▸ **About this exercise**
Read through the entries below and return each line with the word "pink".

▸ **Materials provided**
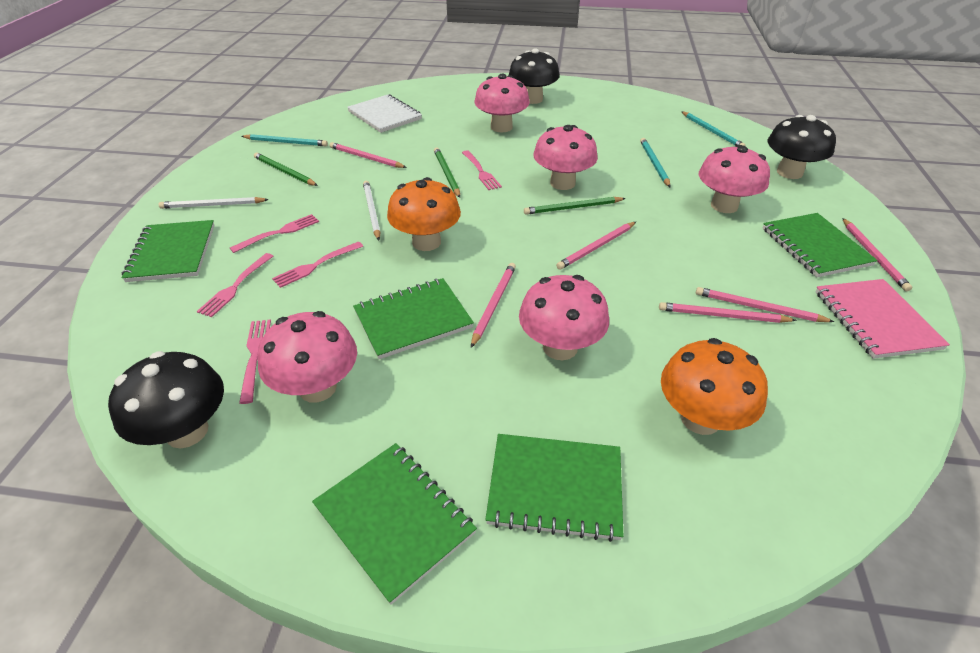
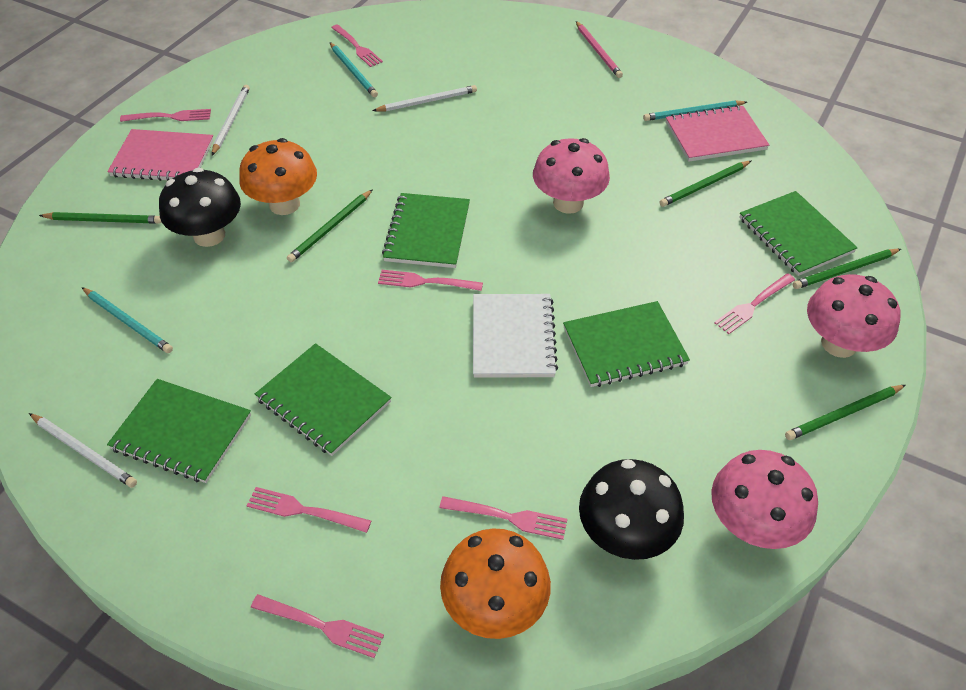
black mushroom: 3 -> 2
green pencil: 3 -> 5
pink fork: 5 -> 7
pink mushroom: 5 -> 3
pink notebook: 1 -> 2
pink pencil: 6 -> 1
white pencil: 2 -> 3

▸ **Reply to the exercise**
pink fork: 5 -> 7
pink mushroom: 5 -> 3
pink notebook: 1 -> 2
pink pencil: 6 -> 1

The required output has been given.